◆ **Exercise**:
Exactly as written, return every line of the data below apart from the pictures.

◆ **Extracted records**:
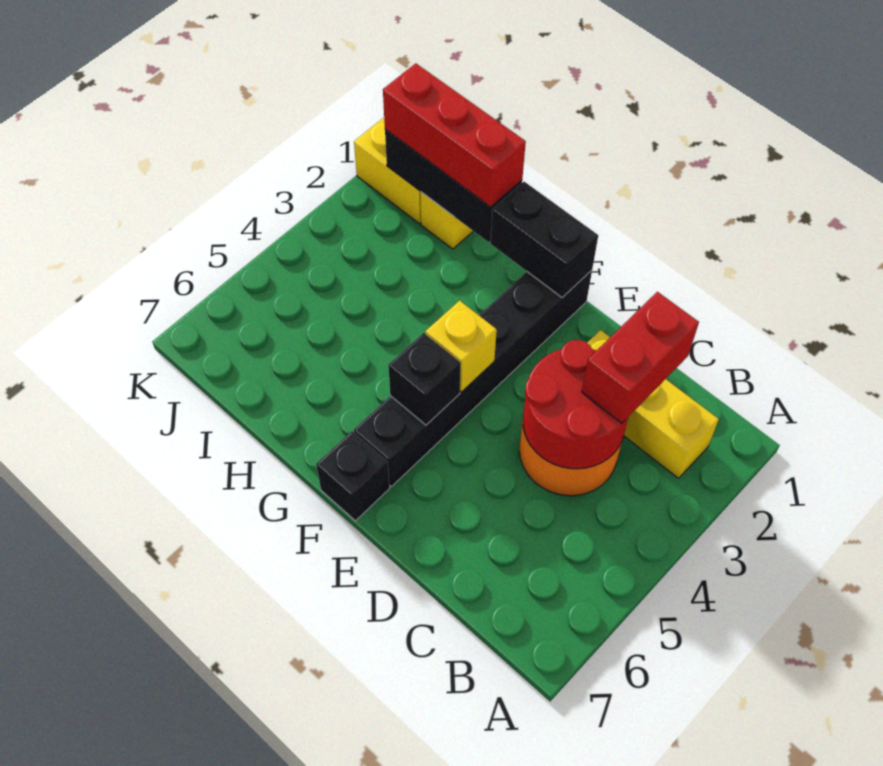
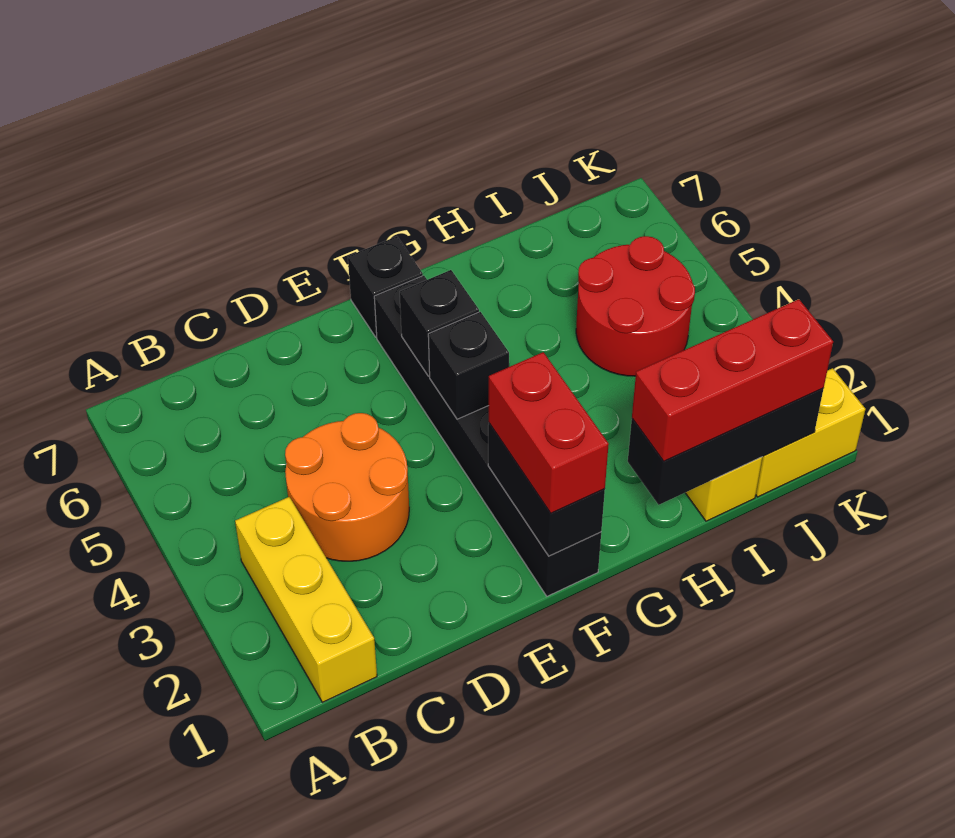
yellow brick B2:D2 level 1 -> yellow brick B1:B3 level 1
red brick C2:C3 level 3 -> red brick F1:F2 level 3
red round brick C3:D4 level 2 -> red round brick I4:J5 level 1
black brick F1:G1 level 2 -> black brick F1:F2 level 2
yellow brick F4 level 2 -> black brick F4 level 2

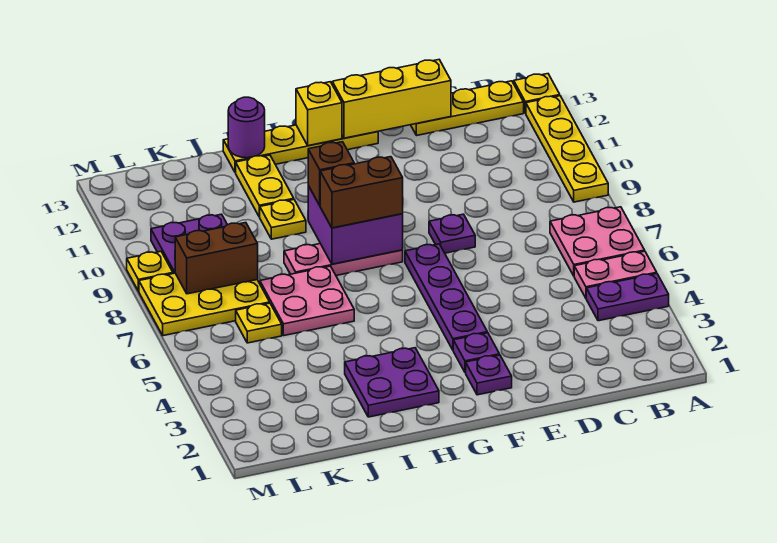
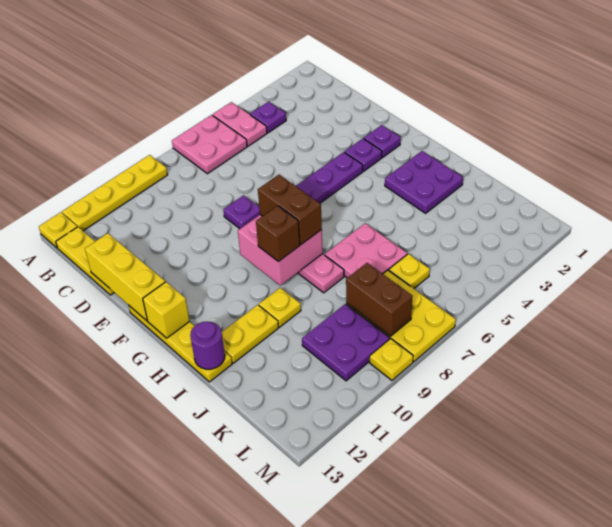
purple plate A4:B4 level 1 -> purple plate B4 level 1
purple brick G8:H9 level 2 -> pink brick G8:H9 level 2

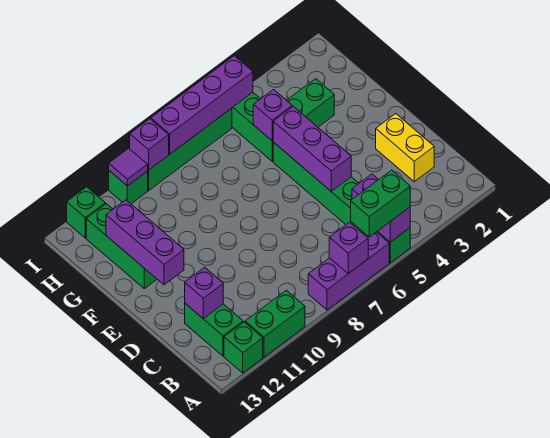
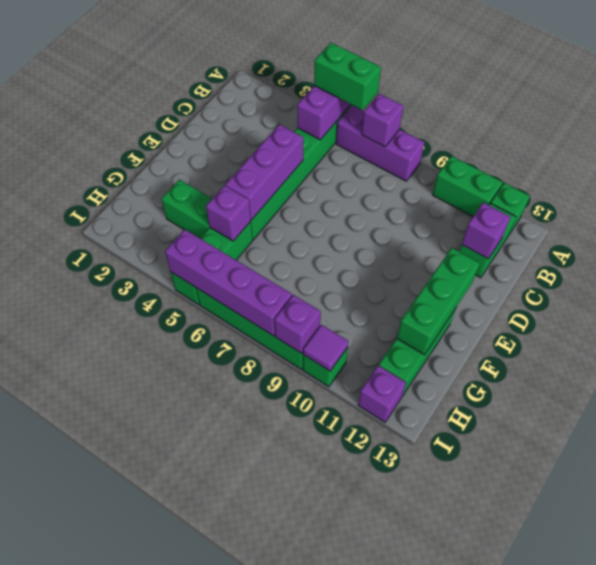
yellow brick C2:D2 level 1 -> none
purple brick E12:G12 level 2 -> green brick E12:G12 level 2
green brick I12 level 1 -> purple brick I12 level 1

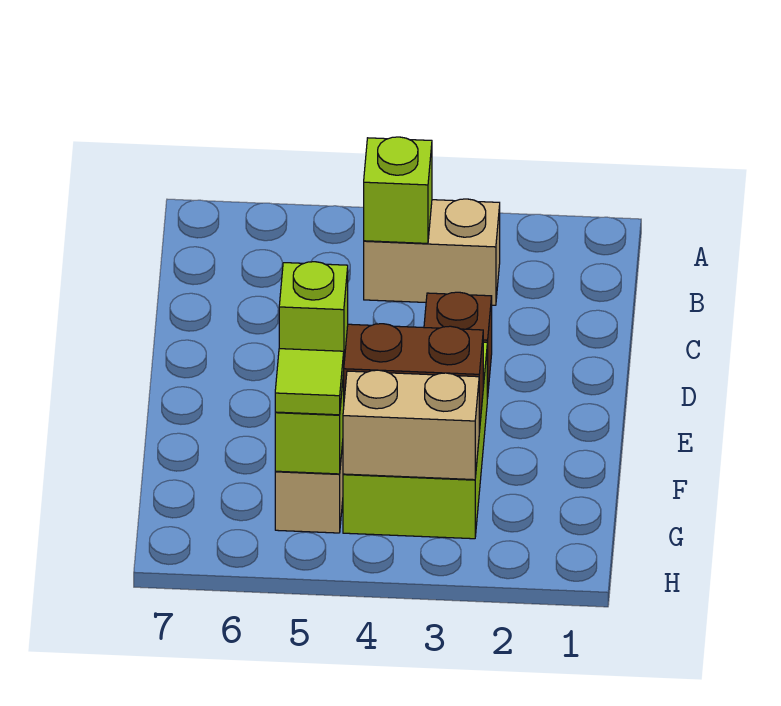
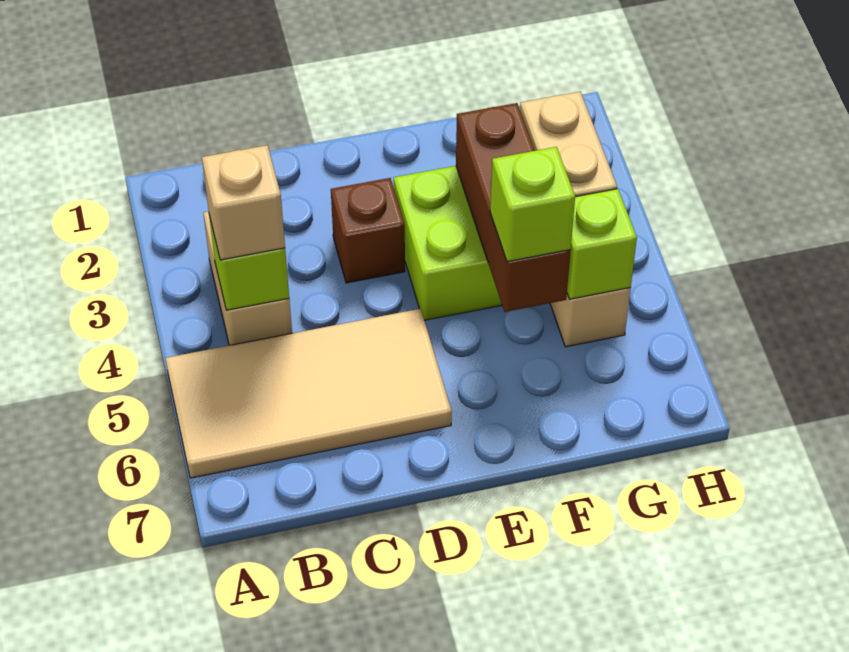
none -> tan tile A5:D6 level 1
none -> tan brick B4 level 3
lime tile G5 level 3 -> none

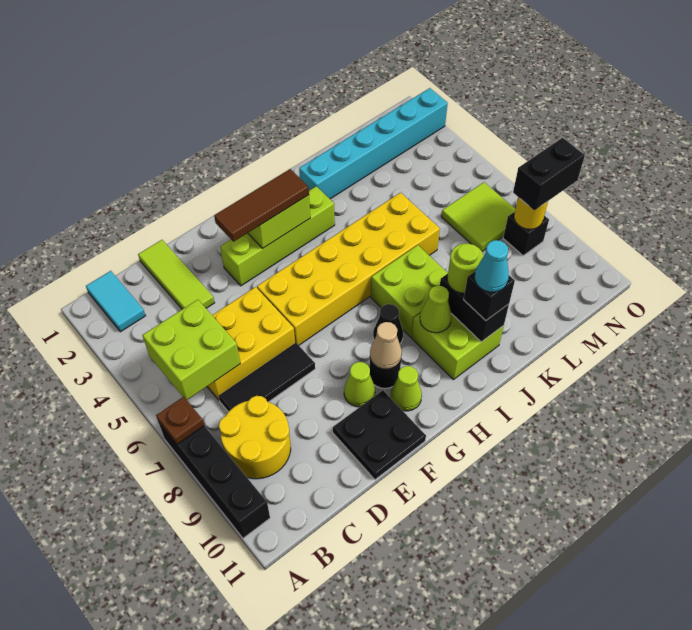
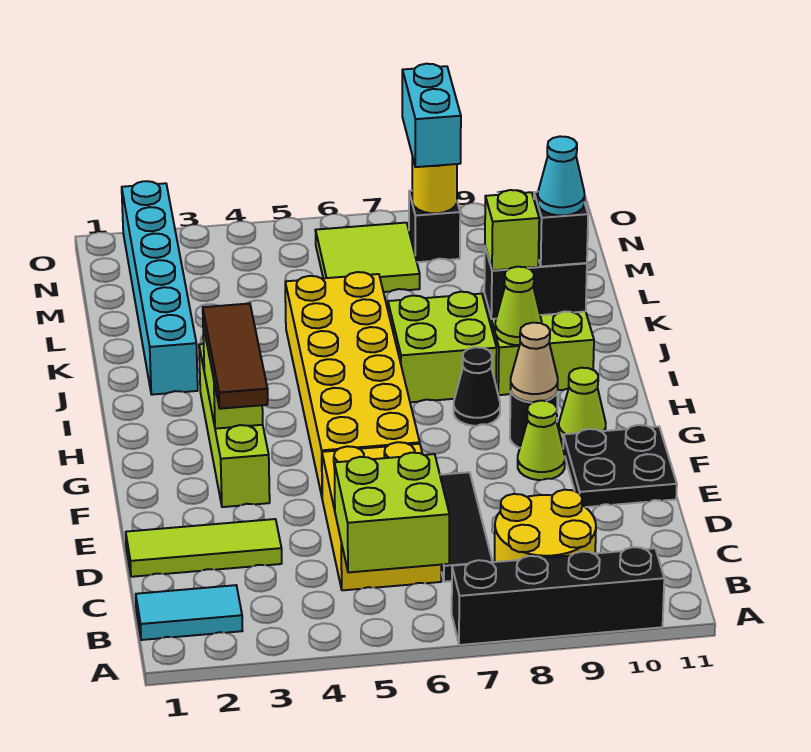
brown plate A7 level 2 -> none
lime round brick J9 level 3 -> lime brick J9 level 3
black brick N8:O8 level 3 -> cyan brick N8:O8 level 3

◆ **Result of the task**:
yellow brick B2:D2 level 1 -> yellow brick B1:B3 level 1
red brick C2:C3 level 3 -> red brick F1:F2 level 3
red round brick C3:D4 level 2 -> red round brick I4:J5 level 1
black brick F1:G1 level 2 -> black brick F1:F2 level 2
yellow brick F4 level 2 -> black brick F4 level 2

purple plate A4:B4 level 1 -> purple plate B4 level 1
purple brick G8:H9 level 2 -> pink brick G8:H9 level 2

yellow brick C2:D2 level 1 -> none
purple brick E12:G12 level 2 -> green brick E12:G12 level 2
green brick I12 level 1 -> purple brick I12 level 1

none -> tan tile A5:D6 level 1
none -> tan brick B4 level 3
lime tile G5 level 3 -> none

brown plate A7 level 2 -> none
lime round brick J9 level 3 -> lime brick J9 level 3
black brick N8:O8 level 3 -> cyan brick N8:O8 level 3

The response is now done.